_PROBLEM TO SOLVE_
Each entry below must be given again word for word, with no pictures.

_MATERIAL FOR THE TASK_
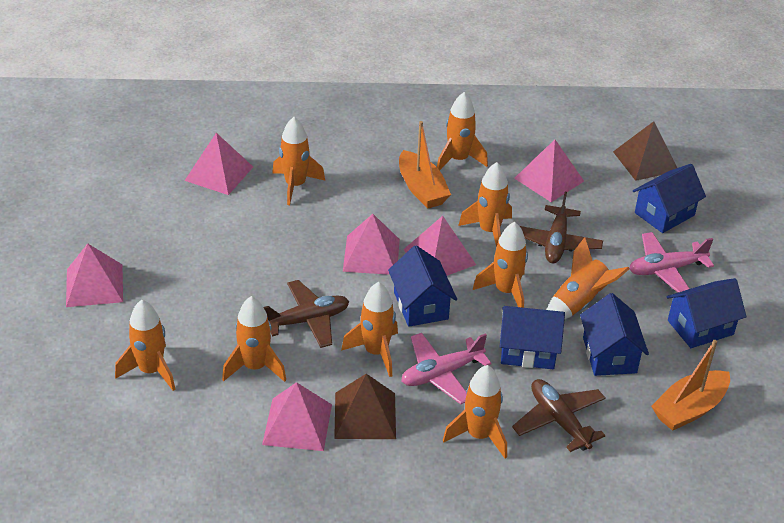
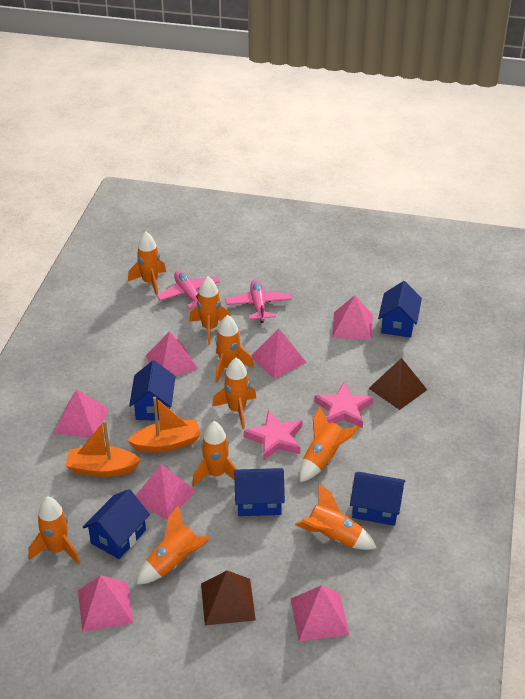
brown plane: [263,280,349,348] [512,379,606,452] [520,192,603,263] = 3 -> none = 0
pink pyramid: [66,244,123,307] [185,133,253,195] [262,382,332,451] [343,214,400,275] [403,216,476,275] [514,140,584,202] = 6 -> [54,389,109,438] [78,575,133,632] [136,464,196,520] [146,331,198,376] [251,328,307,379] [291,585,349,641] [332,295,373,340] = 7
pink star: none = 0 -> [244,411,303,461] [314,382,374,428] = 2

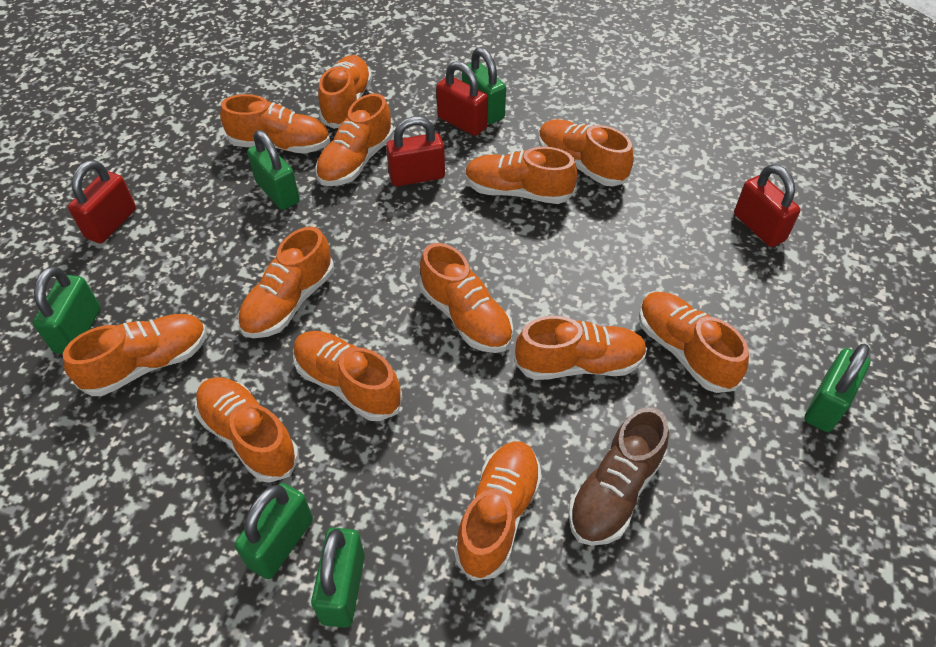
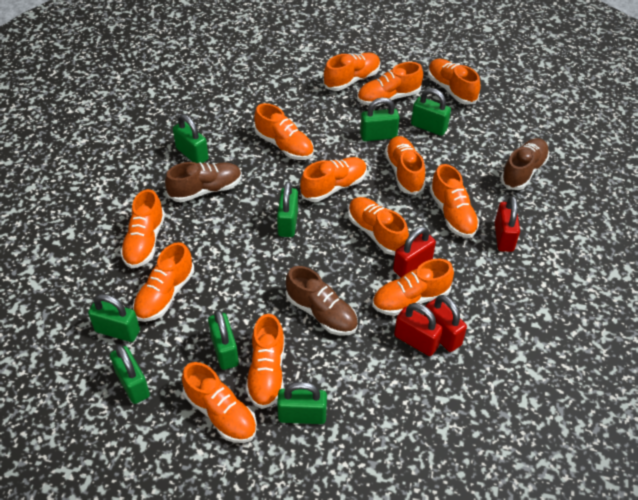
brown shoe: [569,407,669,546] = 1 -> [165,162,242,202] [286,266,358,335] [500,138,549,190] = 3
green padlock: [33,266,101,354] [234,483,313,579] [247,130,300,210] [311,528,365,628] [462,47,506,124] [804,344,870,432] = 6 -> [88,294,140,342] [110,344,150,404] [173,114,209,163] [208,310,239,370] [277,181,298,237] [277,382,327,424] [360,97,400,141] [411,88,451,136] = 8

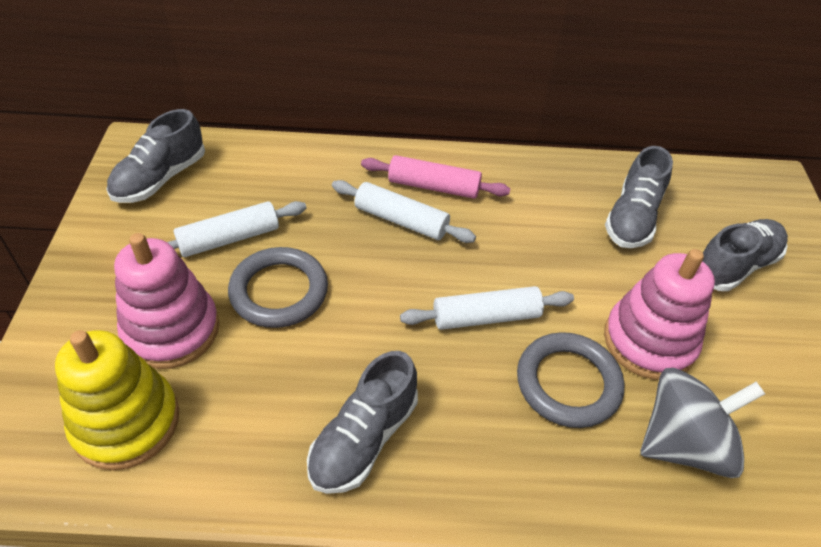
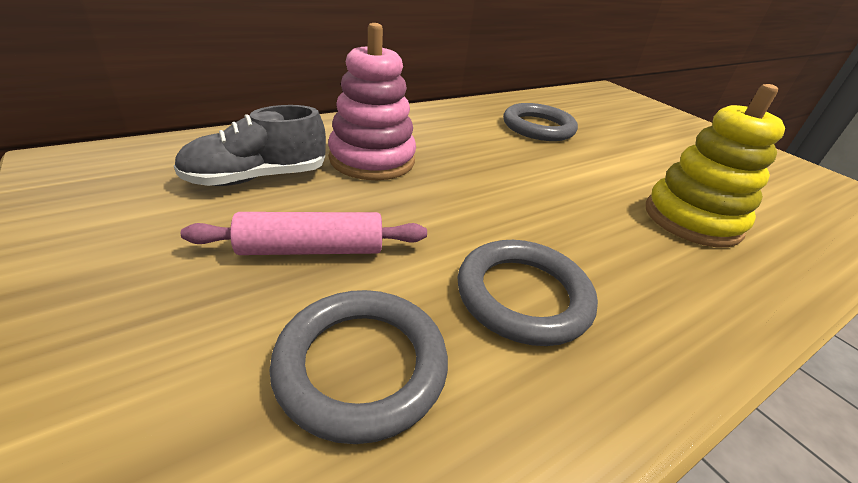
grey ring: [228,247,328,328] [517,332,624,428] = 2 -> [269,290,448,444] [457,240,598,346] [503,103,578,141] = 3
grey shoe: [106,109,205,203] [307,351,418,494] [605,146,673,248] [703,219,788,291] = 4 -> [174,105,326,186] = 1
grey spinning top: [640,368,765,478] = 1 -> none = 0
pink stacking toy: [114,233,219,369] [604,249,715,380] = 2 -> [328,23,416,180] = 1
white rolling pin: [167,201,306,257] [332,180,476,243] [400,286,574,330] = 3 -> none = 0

_SOLUTION TO THE PROBLEM_
brown plane: [263,280,349,348] [512,379,606,452] [520,192,603,263] = 3 -> none = 0
pink pyramid: [66,244,123,307] [185,133,253,195] [262,382,332,451] [343,214,400,275] [403,216,476,275] [514,140,584,202] = 6 -> [54,389,109,438] [78,575,133,632] [136,464,196,520] [146,331,198,376] [251,328,307,379] [291,585,349,641] [332,295,373,340] = 7
pink star: none = 0 -> [244,411,303,461] [314,382,374,428] = 2

brown shoe: [569,407,669,546] = 1 -> [165,162,242,202] [286,266,358,335] [500,138,549,190] = 3
green padlock: [33,266,101,354] [234,483,313,579] [247,130,300,210] [311,528,365,628] [462,47,506,124] [804,344,870,432] = 6 -> [88,294,140,342] [110,344,150,404] [173,114,209,163] [208,310,239,370] [277,181,298,237] [277,382,327,424] [360,97,400,141] [411,88,451,136] = 8

grey ring: [228,247,328,328] [517,332,624,428] = 2 -> [269,290,448,444] [457,240,598,346] [503,103,578,141] = 3
grey shoe: [106,109,205,203] [307,351,418,494] [605,146,673,248] [703,219,788,291] = 4 -> [174,105,326,186] = 1
grey spinning top: [640,368,765,478] = 1 -> none = 0
pink stacking toy: [114,233,219,369] [604,249,715,380] = 2 -> [328,23,416,180] = 1
white rolling pin: [167,201,306,257] [332,180,476,243] [400,286,574,330] = 3 -> none = 0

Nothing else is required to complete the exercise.